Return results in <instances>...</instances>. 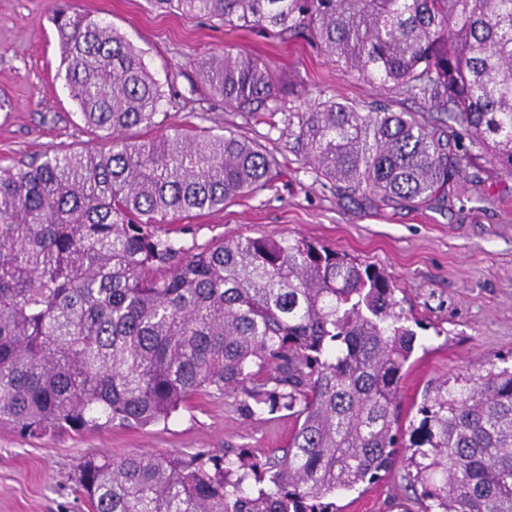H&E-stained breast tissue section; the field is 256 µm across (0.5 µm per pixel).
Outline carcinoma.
Listing matches in <instances>:
<instances>
[{
  "instance_id": "cac0c4a2",
  "label": "carcinoma",
  "mask_w": 512,
  "mask_h": 512,
  "mask_svg": "<svg viewBox=\"0 0 512 512\" xmlns=\"http://www.w3.org/2000/svg\"><path fill=\"white\" fill-rule=\"evenodd\" d=\"M156 10L270 35L301 33L336 65L422 112L307 100L224 52L199 75L224 105L288 135L336 194L448 201L487 159L512 173V0H148ZM61 68L80 120L108 140L0 167V426L41 438L168 421L198 393L286 410L288 447L256 455L131 453L84 460L94 512H339L336 495L397 458L417 512H512V365L430 386L395 410L417 346L384 272L303 236L216 247L162 235L165 218L274 186L278 159L233 132L156 125L163 94L139 52L95 17L61 10ZM445 130L432 127L433 113Z\"/></svg>"
}]
</instances>
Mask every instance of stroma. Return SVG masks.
I'll return each instance as SVG.
<instances>
[{"label":"stroma","instance_id":"35a3bbf8","mask_svg":"<svg viewBox=\"0 0 512 512\" xmlns=\"http://www.w3.org/2000/svg\"><path fill=\"white\" fill-rule=\"evenodd\" d=\"M60 9L112 25L142 52L160 84L159 124L132 129L130 137H155L167 126L200 122L258 141L285 168L272 189L166 225L170 237L206 247L239 236L299 234L380 269L401 288L422 328L421 346L402 383L400 424H408L432 381L477 374L489 361L512 356V174L487 162L468 169L444 204L373 205L342 198L289 153L280 129L226 108L199 79V64L228 50L265 59L290 88L312 100L418 111V104L395 91L345 73L303 35L231 31L217 22L155 11L146 0H0V99L9 101L0 109V165L39 162L61 149L108 146L80 122L59 71L62 49L53 16ZM295 426L284 411L258 420L235 395L198 394L168 422L144 429L115 426L31 439L3 428L0 512H94L74 477L87 457L267 452L287 447ZM411 494L397 464L336 504L342 512H398L397 503L409 502Z\"/></svg>","mask_w":512,"mask_h":512}]
</instances>
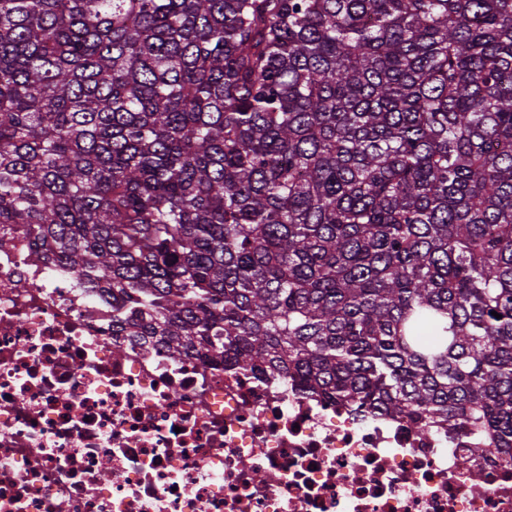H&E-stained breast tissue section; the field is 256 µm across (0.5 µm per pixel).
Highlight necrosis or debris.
Masks as SVG:
<instances>
[{"mask_svg":"<svg viewBox=\"0 0 512 512\" xmlns=\"http://www.w3.org/2000/svg\"><path fill=\"white\" fill-rule=\"evenodd\" d=\"M29 248L0 251V512H512V467L475 438L160 347L115 354L111 298Z\"/></svg>","mask_w":512,"mask_h":512,"instance_id":"1","label":"necrosis or debris"}]
</instances>
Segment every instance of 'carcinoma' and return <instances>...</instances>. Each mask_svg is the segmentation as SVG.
Listing matches in <instances>:
<instances>
[{"instance_id": "cac0c4a2", "label": "carcinoma", "mask_w": 512, "mask_h": 512, "mask_svg": "<svg viewBox=\"0 0 512 512\" xmlns=\"http://www.w3.org/2000/svg\"><path fill=\"white\" fill-rule=\"evenodd\" d=\"M3 224L114 336L512 465V0H0Z\"/></svg>"}]
</instances>
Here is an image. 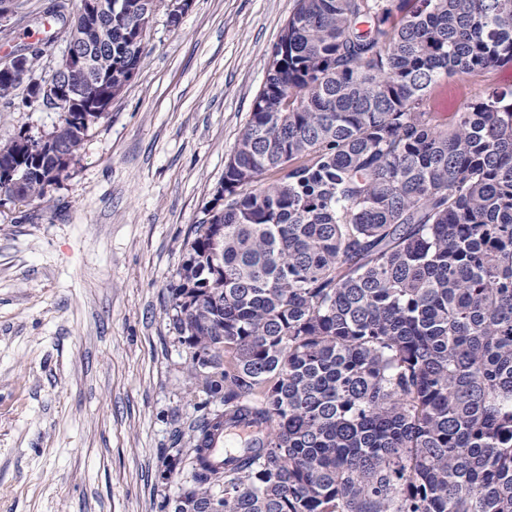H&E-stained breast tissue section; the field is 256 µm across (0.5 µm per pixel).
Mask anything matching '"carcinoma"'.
<instances>
[{
	"mask_svg": "<svg viewBox=\"0 0 512 512\" xmlns=\"http://www.w3.org/2000/svg\"><path fill=\"white\" fill-rule=\"evenodd\" d=\"M98 2L48 7L92 68L25 57L58 121L0 141V195L44 198L137 74L159 0ZM508 64L512 0H297L169 286L175 512H512V89L433 96ZM442 83L445 85V91L437 99L436 112L441 119L447 118L450 123L454 113L459 112L474 93L487 86L507 89L512 85V67L505 66L494 71L488 74L484 81L478 83L458 76L445 78Z\"/></svg>",
	"mask_w": 512,
	"mask_h": 512,
	"instance_id": "obj_1",
	"label": "carcinoma"
}]
</instances>
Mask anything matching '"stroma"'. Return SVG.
I'll use <instances>...</instances> for the list:
<instances>
[{
	"instance_id": "35a3bbf8",
	"label": "stroma",
	"mask_w": 512,
	"mask_h": 512,
	"mask_svg": "<svg viewBox=\"0 0 512 512\" xmlns=\"http://www.w3.org/2000/svg\"><path fill=\"white\" fill-rule=\"evenodd\" d=\"M51 0H31L0 60L43 44ZM295 0H160L134 79L43 199L0 204V512H171L180 431L196 417L168 286L190 228L265 82ZM483 84L445 78L452 118ZM56 112L0 102V140L49 131Z\"/></svg>"
}]
</instances>
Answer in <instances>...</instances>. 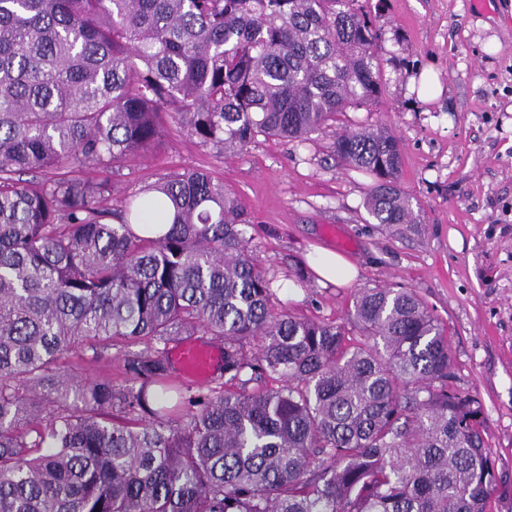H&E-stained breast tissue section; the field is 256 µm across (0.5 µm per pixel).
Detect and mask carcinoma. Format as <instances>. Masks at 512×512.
<instances>
[{
  "label": "carcinoma",
  "mask_w": 512,
  "mask_h": 512,
  "mask_svg": "<svg viewBox=\"0 0 512 512\" xmlns=\"http://www.w3.org/2000/svg\"><path fill=\"white\" fill-rule=\"evenodd\" d=\"M356 2L0 0V512H492L482 402L414 292L364 288L345 325L275 308L204 169L111 205L105 173L172 122L227 154L373 111L381 26ZM402 150L333 132L379 224L422 223ZM193 338L224 347L195 394L170 358ZM114 357L121 382L91 374Z\"/></svg>",
  "instance_id": "1"
}]
</instances>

== == ==

Quote exactly what appears from the line containing "Detect and mask" through the final line of the listing above, including both of those lines.

## Completed exercise
Detect and mask carcinoma. Format as <instances>. Masks at 512×512.
<instances>
[{
  "label": "carcinoma",
  "mask_w": 512,
  "mask_h": 512,
  "mask_svg": "<svg viewBox=\"0 0 512 512\" xmlns=\"http://www.w3.org/2000/svg\"><path fill=\"white\" fill-rule=\"evenodd\" d=\"M356 2L0 0V512H492L482 402L414 292L364 288L345 325L275 308L204 169L111 205L105 173L172 122L227 154L373 111L381 26ZM402 150L333 132L379 224L422 223ZM193 338L224 347L195 394L170 358ZM114 357L121 382L91 374Z\"/></svg>",
  "instance_id": "1"
}]
</instances>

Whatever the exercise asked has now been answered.